### Task item
In the records below, begin at the line that has "HALL3: KY-003 -> SS49E" and stop after the line that has "SD1 pin MISO: D6 -> D7"; quote those lines verbatim and nothing more.

Recorded data
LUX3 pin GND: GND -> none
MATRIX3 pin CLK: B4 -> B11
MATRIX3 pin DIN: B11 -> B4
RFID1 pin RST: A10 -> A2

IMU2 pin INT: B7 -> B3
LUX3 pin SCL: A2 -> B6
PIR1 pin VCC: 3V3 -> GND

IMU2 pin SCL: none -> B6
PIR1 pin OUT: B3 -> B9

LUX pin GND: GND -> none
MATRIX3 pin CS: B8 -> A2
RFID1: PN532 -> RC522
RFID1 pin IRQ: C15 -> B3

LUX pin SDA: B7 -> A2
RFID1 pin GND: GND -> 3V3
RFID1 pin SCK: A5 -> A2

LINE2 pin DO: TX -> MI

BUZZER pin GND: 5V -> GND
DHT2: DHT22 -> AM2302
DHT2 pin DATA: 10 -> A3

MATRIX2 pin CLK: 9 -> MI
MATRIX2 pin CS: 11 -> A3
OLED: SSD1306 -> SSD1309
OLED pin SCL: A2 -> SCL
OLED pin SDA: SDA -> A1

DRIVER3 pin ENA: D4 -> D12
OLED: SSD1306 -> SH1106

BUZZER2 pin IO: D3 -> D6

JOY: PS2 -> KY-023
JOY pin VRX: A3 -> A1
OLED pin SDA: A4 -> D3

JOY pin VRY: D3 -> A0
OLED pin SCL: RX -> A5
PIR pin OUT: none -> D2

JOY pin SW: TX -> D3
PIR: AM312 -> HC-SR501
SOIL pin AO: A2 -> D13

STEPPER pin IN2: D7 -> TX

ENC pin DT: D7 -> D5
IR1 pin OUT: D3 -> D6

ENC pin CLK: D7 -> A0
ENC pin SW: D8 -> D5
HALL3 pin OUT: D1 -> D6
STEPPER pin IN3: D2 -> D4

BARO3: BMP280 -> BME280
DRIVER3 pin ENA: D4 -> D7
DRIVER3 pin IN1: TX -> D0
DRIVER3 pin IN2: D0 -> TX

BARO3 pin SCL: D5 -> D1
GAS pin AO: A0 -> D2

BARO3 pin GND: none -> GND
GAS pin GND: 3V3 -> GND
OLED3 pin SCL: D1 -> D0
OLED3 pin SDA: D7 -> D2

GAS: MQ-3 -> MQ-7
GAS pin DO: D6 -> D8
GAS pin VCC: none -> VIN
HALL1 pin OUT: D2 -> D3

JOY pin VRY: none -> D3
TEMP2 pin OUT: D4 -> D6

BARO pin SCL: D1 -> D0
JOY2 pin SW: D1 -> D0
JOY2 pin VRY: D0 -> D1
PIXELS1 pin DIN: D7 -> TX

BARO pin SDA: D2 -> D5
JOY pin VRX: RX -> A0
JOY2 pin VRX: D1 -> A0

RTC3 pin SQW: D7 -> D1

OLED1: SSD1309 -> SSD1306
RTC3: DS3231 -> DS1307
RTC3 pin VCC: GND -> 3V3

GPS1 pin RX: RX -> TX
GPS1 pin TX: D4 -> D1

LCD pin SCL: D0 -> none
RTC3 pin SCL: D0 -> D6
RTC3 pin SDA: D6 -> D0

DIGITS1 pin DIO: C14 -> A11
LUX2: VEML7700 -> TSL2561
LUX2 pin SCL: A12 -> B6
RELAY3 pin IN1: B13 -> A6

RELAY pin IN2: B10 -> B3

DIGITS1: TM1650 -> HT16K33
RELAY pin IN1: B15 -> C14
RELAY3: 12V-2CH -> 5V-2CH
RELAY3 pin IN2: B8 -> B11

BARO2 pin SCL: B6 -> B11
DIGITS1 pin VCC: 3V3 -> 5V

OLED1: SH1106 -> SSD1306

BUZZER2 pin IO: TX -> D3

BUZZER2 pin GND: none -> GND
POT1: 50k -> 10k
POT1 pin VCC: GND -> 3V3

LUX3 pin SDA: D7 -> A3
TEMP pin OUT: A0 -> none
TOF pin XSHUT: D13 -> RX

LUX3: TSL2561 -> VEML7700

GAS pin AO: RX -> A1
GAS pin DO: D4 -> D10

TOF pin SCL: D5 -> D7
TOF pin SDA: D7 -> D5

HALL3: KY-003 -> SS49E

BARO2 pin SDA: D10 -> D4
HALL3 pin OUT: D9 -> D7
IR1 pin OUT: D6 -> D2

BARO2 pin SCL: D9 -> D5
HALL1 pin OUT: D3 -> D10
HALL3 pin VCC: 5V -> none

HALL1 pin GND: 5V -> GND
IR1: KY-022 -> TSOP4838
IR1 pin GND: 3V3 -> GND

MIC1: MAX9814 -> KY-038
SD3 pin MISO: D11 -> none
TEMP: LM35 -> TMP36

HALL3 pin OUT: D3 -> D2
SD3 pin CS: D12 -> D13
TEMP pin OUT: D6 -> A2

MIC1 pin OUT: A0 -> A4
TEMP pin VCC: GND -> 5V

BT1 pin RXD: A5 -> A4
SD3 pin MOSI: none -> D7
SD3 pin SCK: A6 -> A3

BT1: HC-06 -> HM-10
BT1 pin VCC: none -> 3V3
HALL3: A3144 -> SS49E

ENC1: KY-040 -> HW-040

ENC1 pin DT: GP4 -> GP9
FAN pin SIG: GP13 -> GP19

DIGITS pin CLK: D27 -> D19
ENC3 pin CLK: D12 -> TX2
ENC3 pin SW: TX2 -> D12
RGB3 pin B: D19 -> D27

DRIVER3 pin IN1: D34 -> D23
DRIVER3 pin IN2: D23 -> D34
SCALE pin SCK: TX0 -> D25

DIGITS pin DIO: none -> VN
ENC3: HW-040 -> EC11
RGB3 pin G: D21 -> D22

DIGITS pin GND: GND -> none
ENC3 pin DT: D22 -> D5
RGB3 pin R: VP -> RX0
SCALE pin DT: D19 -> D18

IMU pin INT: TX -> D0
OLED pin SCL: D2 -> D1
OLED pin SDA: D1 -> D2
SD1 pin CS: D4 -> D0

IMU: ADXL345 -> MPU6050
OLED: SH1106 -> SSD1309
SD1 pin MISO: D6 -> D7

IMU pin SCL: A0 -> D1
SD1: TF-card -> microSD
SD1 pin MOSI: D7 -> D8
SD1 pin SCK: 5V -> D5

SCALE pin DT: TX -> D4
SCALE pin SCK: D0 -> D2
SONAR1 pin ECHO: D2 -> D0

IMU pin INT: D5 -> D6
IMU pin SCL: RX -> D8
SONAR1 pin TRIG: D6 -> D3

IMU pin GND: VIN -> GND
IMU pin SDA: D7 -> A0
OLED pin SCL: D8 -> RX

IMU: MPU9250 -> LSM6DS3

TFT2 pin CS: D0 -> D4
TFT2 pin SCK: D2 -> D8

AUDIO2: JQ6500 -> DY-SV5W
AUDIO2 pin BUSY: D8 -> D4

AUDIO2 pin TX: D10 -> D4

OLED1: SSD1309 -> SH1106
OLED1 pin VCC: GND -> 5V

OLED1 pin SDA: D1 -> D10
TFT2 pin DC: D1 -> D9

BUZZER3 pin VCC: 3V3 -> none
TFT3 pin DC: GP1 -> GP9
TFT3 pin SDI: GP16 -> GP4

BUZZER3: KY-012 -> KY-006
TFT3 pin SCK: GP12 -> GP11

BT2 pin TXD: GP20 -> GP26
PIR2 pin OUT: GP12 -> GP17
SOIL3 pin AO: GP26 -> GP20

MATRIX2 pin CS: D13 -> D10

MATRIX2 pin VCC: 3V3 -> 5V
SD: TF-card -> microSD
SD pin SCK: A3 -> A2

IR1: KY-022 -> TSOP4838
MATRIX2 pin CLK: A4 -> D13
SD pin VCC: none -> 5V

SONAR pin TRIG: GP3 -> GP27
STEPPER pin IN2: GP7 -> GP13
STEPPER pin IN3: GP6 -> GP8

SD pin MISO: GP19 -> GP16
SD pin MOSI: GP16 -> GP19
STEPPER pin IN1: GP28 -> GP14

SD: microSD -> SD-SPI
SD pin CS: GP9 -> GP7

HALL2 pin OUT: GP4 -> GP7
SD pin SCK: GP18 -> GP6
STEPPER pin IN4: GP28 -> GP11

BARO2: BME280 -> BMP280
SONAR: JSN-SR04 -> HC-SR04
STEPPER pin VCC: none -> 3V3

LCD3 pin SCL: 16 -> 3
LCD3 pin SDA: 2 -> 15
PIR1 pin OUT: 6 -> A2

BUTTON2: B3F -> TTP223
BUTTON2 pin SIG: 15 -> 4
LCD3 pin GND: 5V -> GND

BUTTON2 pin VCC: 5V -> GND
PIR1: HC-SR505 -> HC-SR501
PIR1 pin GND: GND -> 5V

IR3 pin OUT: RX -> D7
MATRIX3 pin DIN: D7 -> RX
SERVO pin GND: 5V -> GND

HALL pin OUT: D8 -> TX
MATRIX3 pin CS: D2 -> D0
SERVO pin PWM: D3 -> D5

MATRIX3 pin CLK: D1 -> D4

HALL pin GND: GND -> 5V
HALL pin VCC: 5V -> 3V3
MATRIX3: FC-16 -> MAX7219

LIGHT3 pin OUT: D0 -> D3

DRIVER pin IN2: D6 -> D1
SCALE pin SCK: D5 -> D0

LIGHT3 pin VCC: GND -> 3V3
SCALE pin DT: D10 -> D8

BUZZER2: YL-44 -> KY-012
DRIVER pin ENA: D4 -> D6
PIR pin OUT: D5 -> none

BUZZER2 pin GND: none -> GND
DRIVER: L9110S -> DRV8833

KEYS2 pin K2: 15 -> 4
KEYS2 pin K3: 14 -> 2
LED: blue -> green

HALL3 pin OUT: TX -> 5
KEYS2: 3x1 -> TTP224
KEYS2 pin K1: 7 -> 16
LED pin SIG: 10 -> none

### Response
HALL3: KY-003 -> SS49E

BARO2 pin SDA: D10 -> D4
HALL3 pin OUT: D9 -> D7
IR1 pin OUT: D6 -> D2

BARO2 pin SCL: D9 -> D5
HALL1 pin OUT: D3 -> D10
HALL3 pin VCC: 5V -> none

HALL1 pin GND: 5V -> GND
IR1: KY-022 -> TSOP4838
IR1 pin GND: 3V3 -> GND

MIC1: MAX9814 -> KY-038
SD3 pin MISO: D11 -> none
TEMP: LM35 -> TMP36

HALL3 pin OUT: D3 -> D2
SD3 pin CS: D12 -> D13
TEMP pin OUT: D6 -> A2

MIC1 pin OUT: A0 -> A4
TEMP pin VCC: GND -> 5V

BT1 pin RXD: A5 -> A4
SD3 pin MOSI: none -> D7
SD3 pin SCK: A6 -> A3

BT1: HC-06 -> HM-10
BT1 pin VCC: none -> 3V3
HALL3: A3144 -> SS49E

ENC1: KY-040 -> HW-040

ENC1 pin DT: GP4 -> GP9
FAN pin SIG: GP13 -> GP19

DIGITS pin CLK: D27 -> D19
ENC3 pin CLK: D12 -> TX2
ENC3 pin SW: TX2 -> D12
RGB3 pin B: D19 -> D27

DRIVER3 pin IN1: D34 -> D23
DRIVER3 pin IN2: D23 -> D34
SCALE pin SCK: TX0 -> D25

DIGITS pin DIO: none -> VN
ENC3: HW-040 -> EC11
RGB3 pin G: D21 -> D22

DIGITS pin GND: GND -> none
ENC3 pin DT: D22 -> D5
RGB3 pin R: VP -> RX0
SCALE pin DT: D19 -> D18

IMU pin INT: TX -> D0
OLED pin SCL: D2 -> D1
OLED pin SDA: D1 -> D2
SD1 pin CS: D4 -> D0

IMU: ADXL345 -> MPU6050
OLED: SH1106 -> SSD1309
SD1 pin MISO: D6 -> D7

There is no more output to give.